> [WORK ORDER]
Your job is to set down the stretch of entries that opens with the line containing "BUTTON pin SIG: A4 -> D5" and closes with the line containing "GAS pin DO: A5 -> D2". Keep both end lines, copy each exactly, and add nothing.

(GIVEN RECORDS begins)

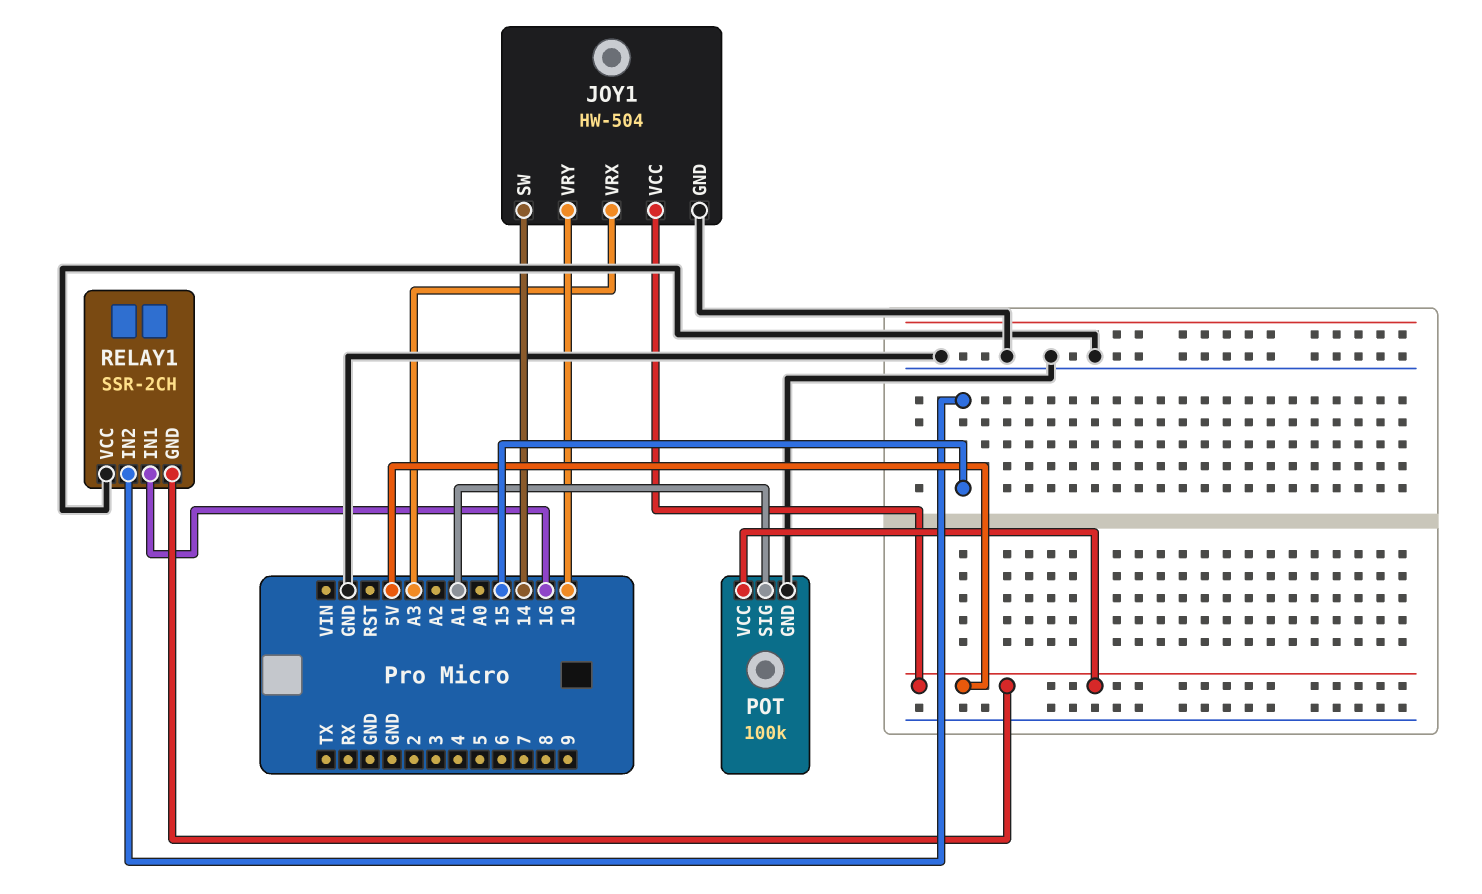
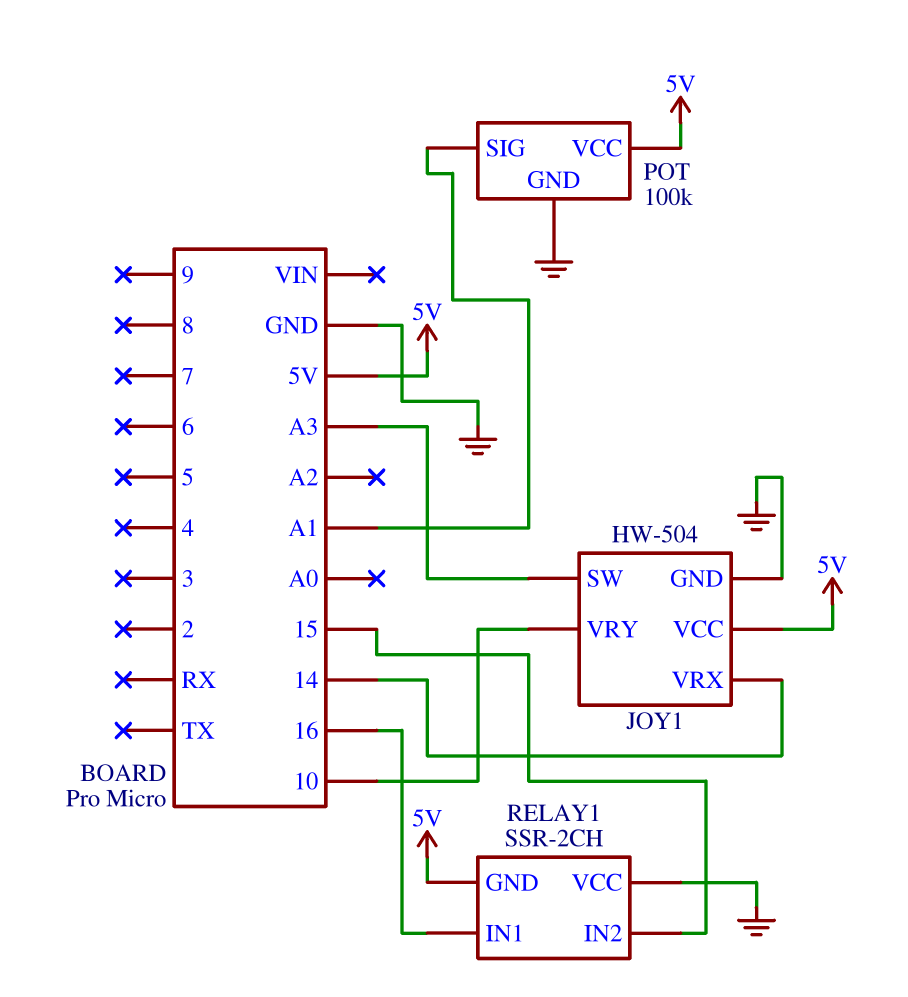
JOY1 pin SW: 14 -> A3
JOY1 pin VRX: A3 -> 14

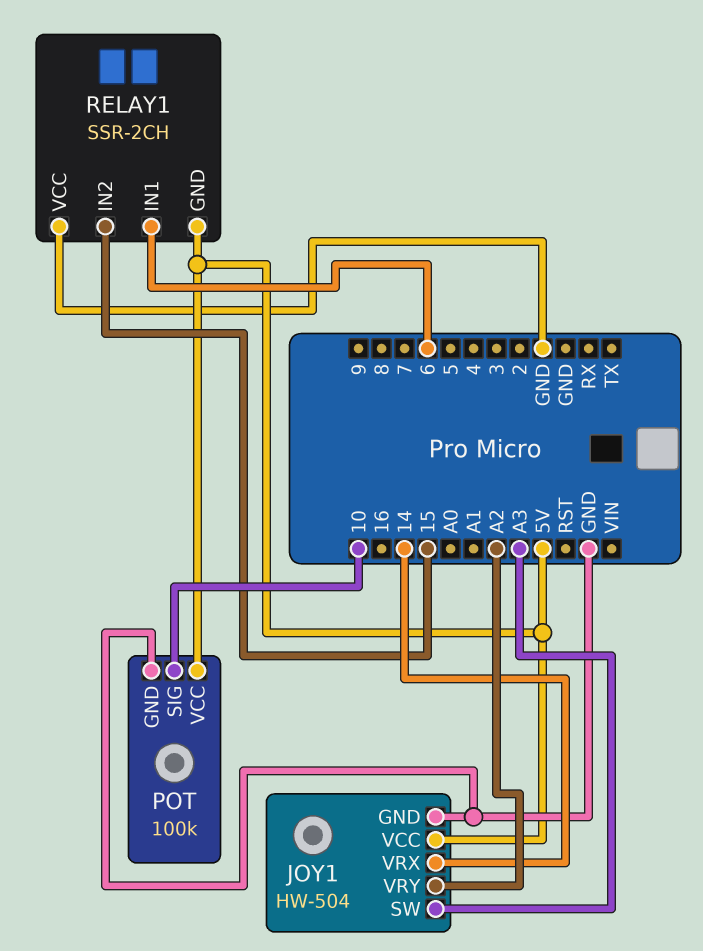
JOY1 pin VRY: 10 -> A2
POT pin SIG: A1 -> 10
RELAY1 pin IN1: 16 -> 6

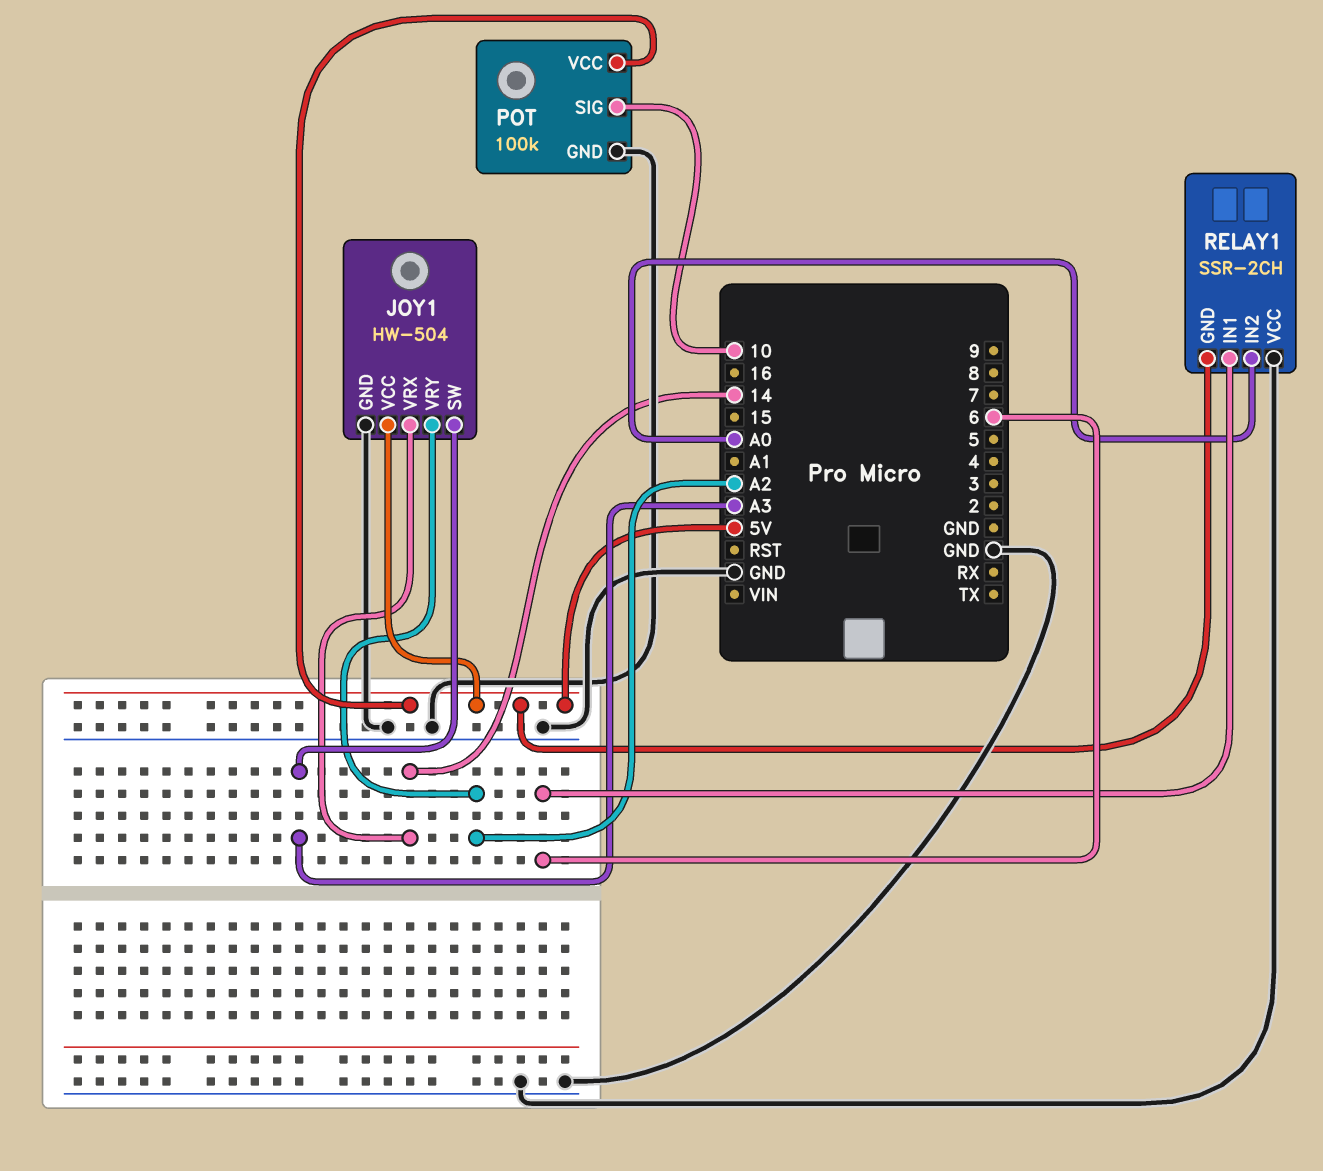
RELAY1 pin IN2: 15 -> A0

(GIVEN RECORDS ends)
(GIVEN RECORDS begins)

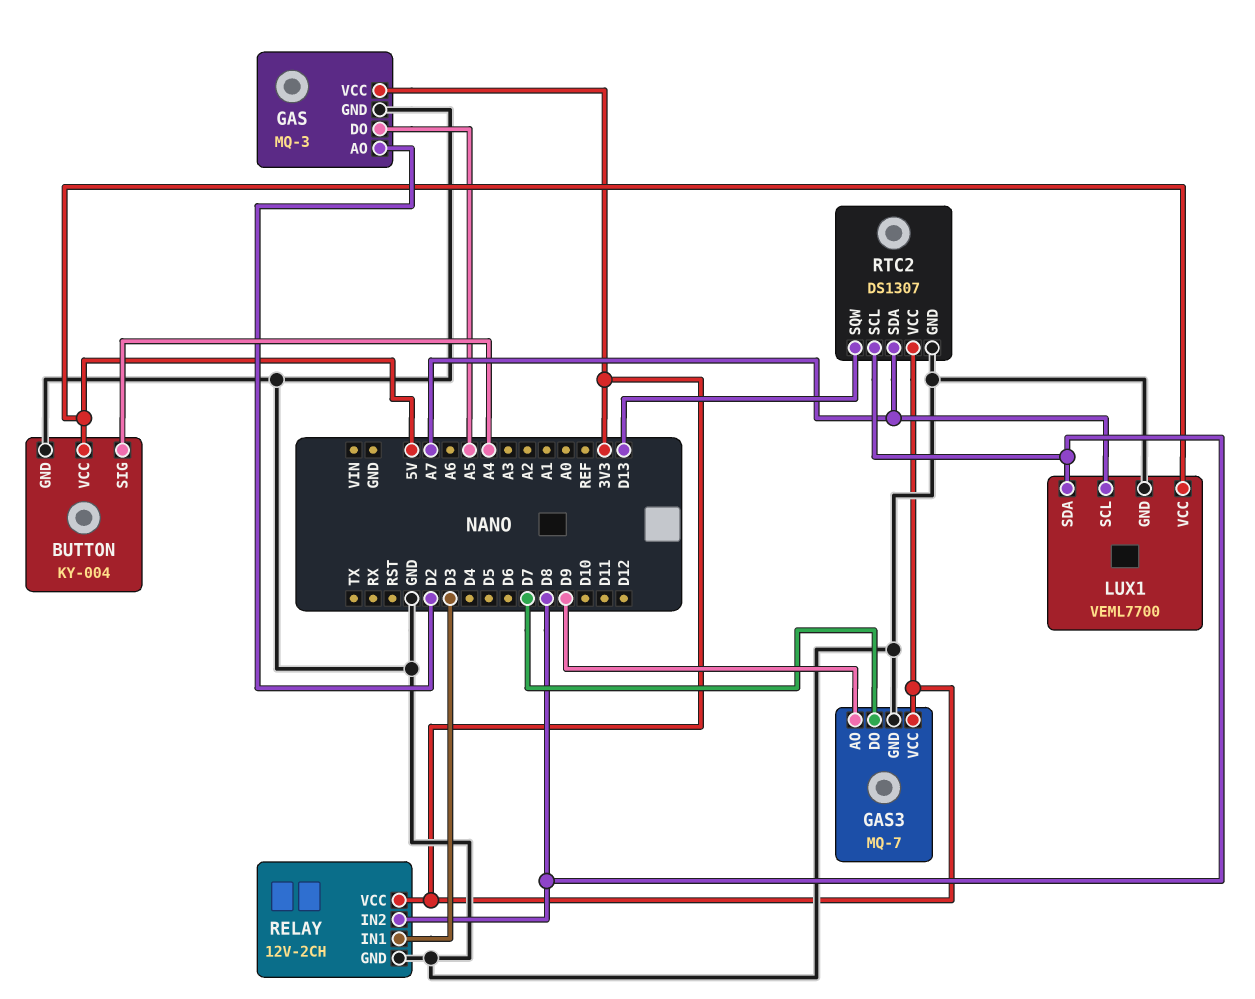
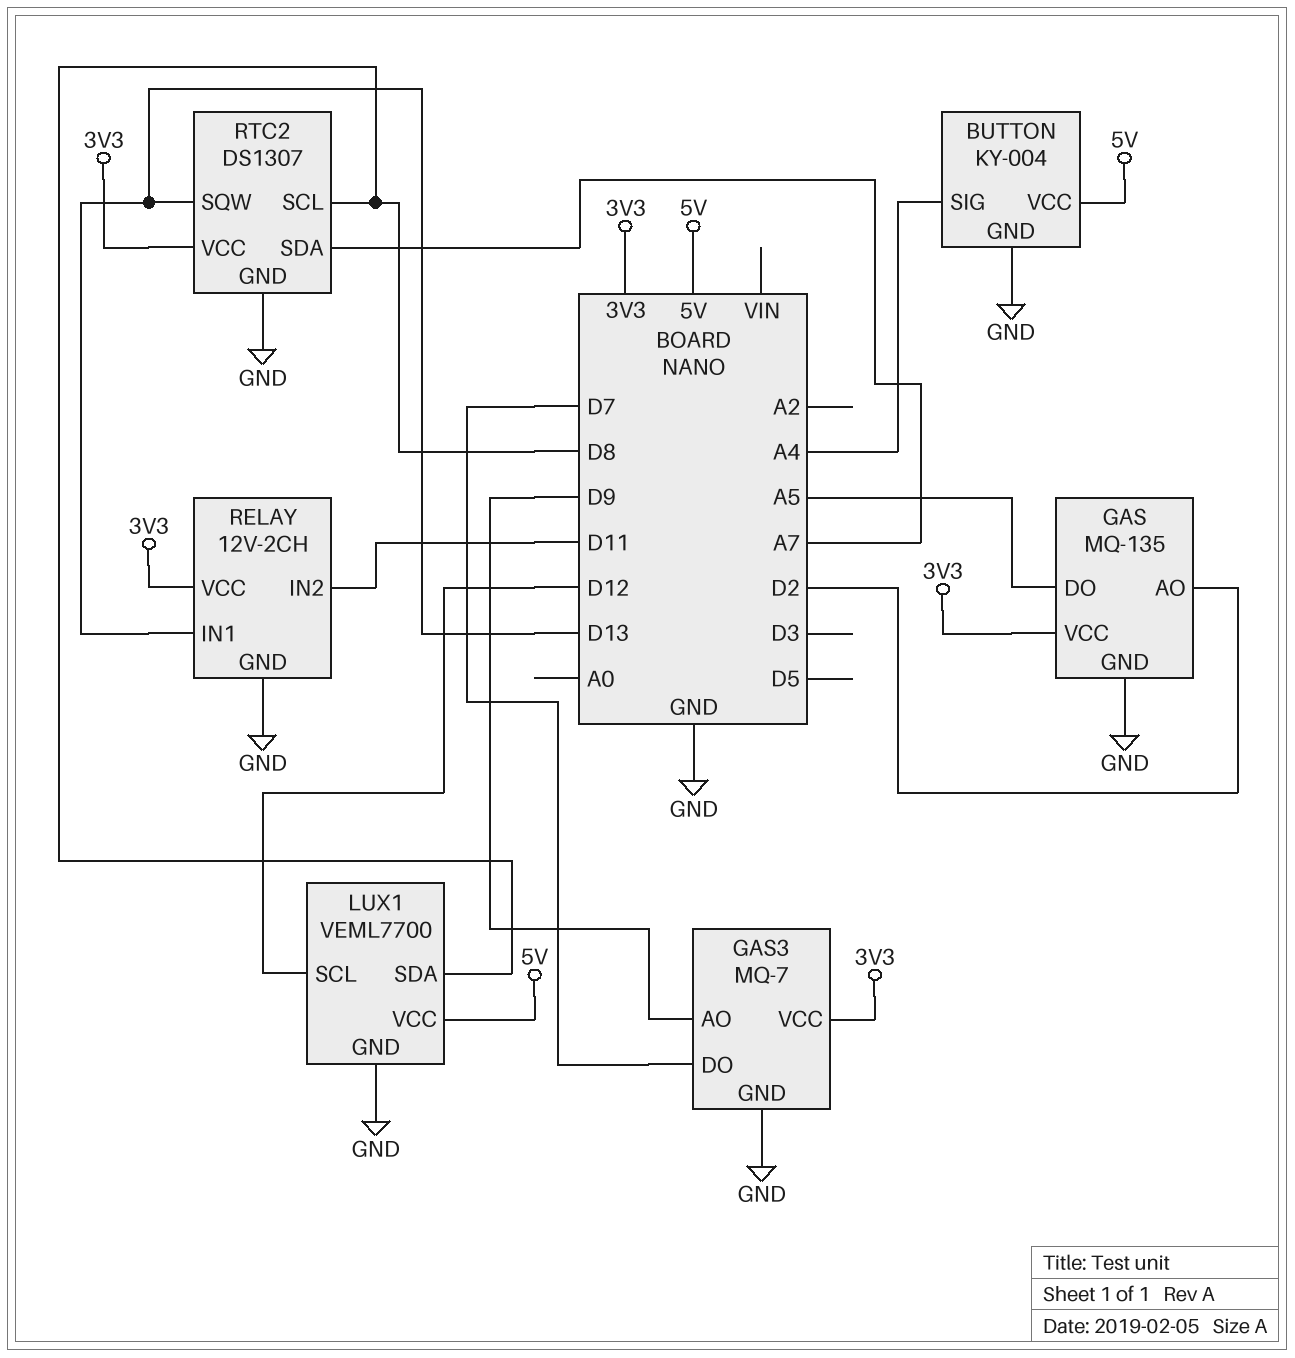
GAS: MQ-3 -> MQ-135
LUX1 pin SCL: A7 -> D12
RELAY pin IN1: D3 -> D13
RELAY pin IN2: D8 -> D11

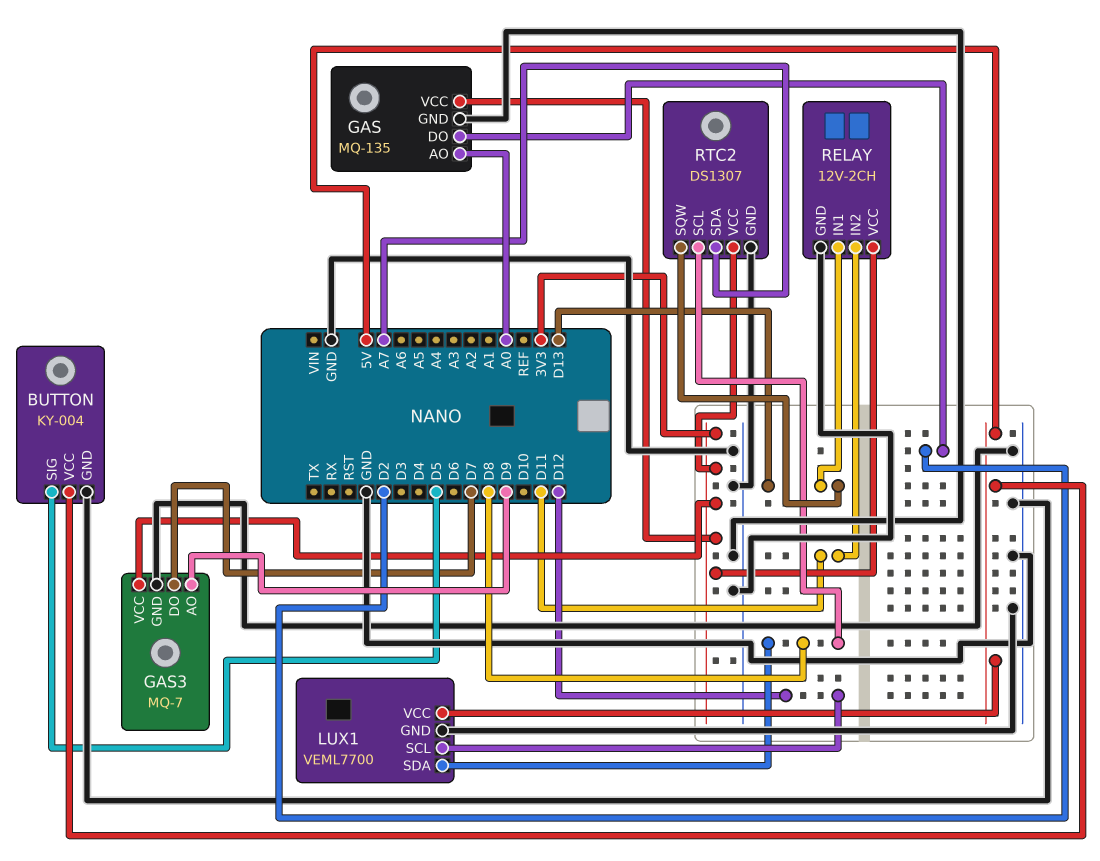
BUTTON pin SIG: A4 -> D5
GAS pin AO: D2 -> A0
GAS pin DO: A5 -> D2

(GIVEN RECORDS ends)

> [OUTPUT FOR THIS EXERCISE]
BUTTON pin SIG: A4 -> D5
GAS pin AO: D2 -> A0
GAS pin DO: A5 -> D2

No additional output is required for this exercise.